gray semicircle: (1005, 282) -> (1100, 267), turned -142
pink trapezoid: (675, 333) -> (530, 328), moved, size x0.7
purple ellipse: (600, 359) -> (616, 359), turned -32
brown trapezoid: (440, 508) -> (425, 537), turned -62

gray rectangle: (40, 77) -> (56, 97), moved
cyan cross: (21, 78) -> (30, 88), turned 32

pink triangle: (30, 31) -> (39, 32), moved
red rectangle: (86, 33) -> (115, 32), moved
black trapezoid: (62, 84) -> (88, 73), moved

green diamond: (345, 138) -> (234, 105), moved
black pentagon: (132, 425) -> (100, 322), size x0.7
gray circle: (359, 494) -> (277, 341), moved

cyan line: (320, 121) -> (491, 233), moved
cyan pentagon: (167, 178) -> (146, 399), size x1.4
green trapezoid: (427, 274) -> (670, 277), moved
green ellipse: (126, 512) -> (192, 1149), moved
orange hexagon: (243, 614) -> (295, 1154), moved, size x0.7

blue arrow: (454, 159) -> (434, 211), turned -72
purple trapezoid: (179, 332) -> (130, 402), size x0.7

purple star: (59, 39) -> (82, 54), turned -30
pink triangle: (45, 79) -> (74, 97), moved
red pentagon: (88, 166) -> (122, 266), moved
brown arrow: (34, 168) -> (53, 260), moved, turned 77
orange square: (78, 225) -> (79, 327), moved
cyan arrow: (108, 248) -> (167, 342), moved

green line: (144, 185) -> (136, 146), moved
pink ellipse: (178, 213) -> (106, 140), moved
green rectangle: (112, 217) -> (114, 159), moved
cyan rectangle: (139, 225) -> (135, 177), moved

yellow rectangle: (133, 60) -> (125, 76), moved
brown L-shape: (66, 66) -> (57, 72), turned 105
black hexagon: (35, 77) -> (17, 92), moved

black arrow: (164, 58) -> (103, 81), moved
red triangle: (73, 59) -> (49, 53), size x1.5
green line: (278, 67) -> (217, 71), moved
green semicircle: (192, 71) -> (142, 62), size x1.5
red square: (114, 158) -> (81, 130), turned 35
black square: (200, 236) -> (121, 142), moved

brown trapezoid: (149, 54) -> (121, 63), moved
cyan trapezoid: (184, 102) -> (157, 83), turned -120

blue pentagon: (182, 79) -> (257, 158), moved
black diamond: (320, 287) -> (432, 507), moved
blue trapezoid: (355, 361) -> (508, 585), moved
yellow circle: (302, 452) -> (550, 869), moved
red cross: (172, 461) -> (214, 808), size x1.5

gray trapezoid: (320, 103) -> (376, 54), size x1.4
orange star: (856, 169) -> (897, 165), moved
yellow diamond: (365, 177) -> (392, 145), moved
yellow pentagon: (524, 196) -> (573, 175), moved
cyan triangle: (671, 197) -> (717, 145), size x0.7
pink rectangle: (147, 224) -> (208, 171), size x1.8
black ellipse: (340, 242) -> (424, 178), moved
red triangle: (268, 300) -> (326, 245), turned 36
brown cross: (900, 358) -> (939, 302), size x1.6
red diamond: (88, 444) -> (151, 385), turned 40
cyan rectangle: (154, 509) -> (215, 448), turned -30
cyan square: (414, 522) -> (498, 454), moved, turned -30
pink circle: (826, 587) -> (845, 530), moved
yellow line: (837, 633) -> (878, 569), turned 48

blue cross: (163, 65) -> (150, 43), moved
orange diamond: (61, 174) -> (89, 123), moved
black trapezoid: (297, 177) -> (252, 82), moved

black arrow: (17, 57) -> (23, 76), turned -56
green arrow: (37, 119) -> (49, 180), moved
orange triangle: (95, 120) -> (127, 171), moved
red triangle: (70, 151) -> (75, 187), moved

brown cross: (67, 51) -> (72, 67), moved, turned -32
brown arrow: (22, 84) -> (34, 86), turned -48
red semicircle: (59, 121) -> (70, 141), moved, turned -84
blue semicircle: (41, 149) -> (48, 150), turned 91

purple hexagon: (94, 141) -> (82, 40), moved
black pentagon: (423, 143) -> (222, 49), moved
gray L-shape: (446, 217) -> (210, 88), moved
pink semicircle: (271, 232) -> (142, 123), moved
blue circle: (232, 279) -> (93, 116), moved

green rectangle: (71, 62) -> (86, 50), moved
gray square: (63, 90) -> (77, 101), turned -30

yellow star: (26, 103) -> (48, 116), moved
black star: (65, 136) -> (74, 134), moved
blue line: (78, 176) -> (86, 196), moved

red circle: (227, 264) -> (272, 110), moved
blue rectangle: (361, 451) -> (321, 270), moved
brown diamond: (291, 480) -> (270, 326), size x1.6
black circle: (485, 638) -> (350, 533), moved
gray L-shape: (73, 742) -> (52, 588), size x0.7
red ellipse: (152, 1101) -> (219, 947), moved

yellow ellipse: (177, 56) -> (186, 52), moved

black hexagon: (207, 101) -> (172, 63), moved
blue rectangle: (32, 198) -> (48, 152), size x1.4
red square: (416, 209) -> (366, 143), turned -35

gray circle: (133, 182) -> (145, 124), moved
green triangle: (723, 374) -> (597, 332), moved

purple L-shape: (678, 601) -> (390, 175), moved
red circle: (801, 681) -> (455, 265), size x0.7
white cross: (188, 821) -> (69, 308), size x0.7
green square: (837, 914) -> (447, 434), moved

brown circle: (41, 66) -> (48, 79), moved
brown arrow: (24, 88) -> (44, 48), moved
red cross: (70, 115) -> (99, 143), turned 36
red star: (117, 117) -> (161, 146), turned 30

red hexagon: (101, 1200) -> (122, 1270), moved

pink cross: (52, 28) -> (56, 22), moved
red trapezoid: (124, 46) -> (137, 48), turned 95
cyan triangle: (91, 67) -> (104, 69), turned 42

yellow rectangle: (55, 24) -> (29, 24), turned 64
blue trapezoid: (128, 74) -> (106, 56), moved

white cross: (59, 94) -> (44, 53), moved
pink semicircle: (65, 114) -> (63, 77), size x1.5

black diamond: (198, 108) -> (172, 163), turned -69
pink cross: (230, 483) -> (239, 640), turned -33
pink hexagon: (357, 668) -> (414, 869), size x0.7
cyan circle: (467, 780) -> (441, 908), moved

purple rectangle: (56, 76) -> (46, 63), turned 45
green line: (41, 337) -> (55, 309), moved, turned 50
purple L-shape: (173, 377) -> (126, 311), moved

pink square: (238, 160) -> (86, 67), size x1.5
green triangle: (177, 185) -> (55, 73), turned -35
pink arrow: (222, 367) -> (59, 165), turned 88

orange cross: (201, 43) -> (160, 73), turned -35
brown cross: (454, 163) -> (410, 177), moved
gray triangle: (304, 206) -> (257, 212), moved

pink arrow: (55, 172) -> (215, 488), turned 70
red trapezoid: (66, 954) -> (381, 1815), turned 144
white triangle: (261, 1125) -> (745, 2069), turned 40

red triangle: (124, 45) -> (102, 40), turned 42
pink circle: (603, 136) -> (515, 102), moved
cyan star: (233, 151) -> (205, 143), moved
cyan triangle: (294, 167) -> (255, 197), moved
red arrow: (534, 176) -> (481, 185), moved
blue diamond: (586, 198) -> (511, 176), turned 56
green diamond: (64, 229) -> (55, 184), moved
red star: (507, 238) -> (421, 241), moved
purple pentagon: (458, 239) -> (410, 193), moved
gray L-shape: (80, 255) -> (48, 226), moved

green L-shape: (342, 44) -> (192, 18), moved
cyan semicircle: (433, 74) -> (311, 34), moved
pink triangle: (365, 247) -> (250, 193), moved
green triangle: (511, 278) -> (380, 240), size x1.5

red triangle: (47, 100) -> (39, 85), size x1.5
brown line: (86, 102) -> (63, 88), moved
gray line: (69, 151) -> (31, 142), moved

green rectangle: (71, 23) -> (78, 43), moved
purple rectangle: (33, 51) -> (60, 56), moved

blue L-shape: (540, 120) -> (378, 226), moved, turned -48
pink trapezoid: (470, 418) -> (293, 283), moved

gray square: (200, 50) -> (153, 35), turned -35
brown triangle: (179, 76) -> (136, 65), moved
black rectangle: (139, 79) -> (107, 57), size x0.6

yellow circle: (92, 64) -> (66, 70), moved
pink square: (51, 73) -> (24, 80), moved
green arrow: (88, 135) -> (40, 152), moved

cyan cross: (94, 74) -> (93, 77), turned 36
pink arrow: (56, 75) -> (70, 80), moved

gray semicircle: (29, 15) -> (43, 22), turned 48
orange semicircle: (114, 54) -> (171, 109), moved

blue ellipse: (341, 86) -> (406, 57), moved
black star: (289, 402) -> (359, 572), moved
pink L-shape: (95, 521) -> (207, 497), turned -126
___
**WHAT THE TASK ASKS**
The answer is the lines above between the line holding "cyan pentagon: (167, 178)" and the line holding "pink rectangle: (147, 224)", inclusive, each written out exactly, and no others.

**TASK RESULT**
cyan pentagon: (167, 178) -> (146, 399), size x1.4
green trapezoid: (427, 274) -> (670, 277), moved
green ellipse: (126, 512) -> (192, 1149), moved
orange hexagon: (243, 614) -> (295, 1154), moved, size x0.7

blue arrow: (454, 159) -> (434, 211), turned -72
purple trapezoid: (179, 332) -> (130, 402), size x0.7

purple star: (59, 39) -> (82, 54), turned -30
pink triangle: (45, 79) -> (74, 97), moved
red pentagon: (88, 166) -> (122, 266), moved
brown arrow: (34, 168) -> (53, 260), moved, turned 77
orange square: (78, 225) -> (79, 327), moved
cyan arrow: (108, 248) -> (167, 342), moved

green line: (144, 185) -> (136, 146), moved
pink ellipse: (178, 213) -> (106, 140), moved
green rectangle: (112, 217) -> (114, 159), moved
cyan rectangle: (139, 225) -> (135, 177), moved

yellow rectangle: (133, 60) -> (125, 76), moved
brown L-shape: (66, 66) -> (57, 72), turned 105
black hexagon: (35, 77) -> (17, 92), moved

black arrow: (164, 58) -> (103, 81), moved
red triangle: (73, 59) -> (49, 53), size x1.5
green line: (278, 67) -> (217, 71), moved
green semicircle: (192, 71) -> (142, 62), size x1.5
red square: (114, 158) -> (81, 130), turned 35
black square: (200, 236) -> (121, 142), moved

brown trapezoid: (149, 54) -> (121, 63), moved
cyan trapezoid: (184, 102) -> (157, 83), turned -120

blue pentagon: (182, 79) -> (257, 158), moved
black diamond: (320, 287) -> (432, 507), moved
blue trapezoid: (355, 361) -> (508, 585), moved
yellow circle: (302, 452) -> (550, 869), moved
red cross: (172, 461) -> (214, 808), size x1.5

gray trapezoid: (320, 103) -> (376, 54), size x1.4
orange star: (856, 169) -> (897, 165), moved
yellow diamond: (365, 177) -> (392, 145), moved
yellow pentagon: (524, 196) -> (573, 175), moved
cyan triangle: (671, 197) -> (717, 145), size x0.7
pink rectangle: (147, 224) -> (208, 171), size x1.8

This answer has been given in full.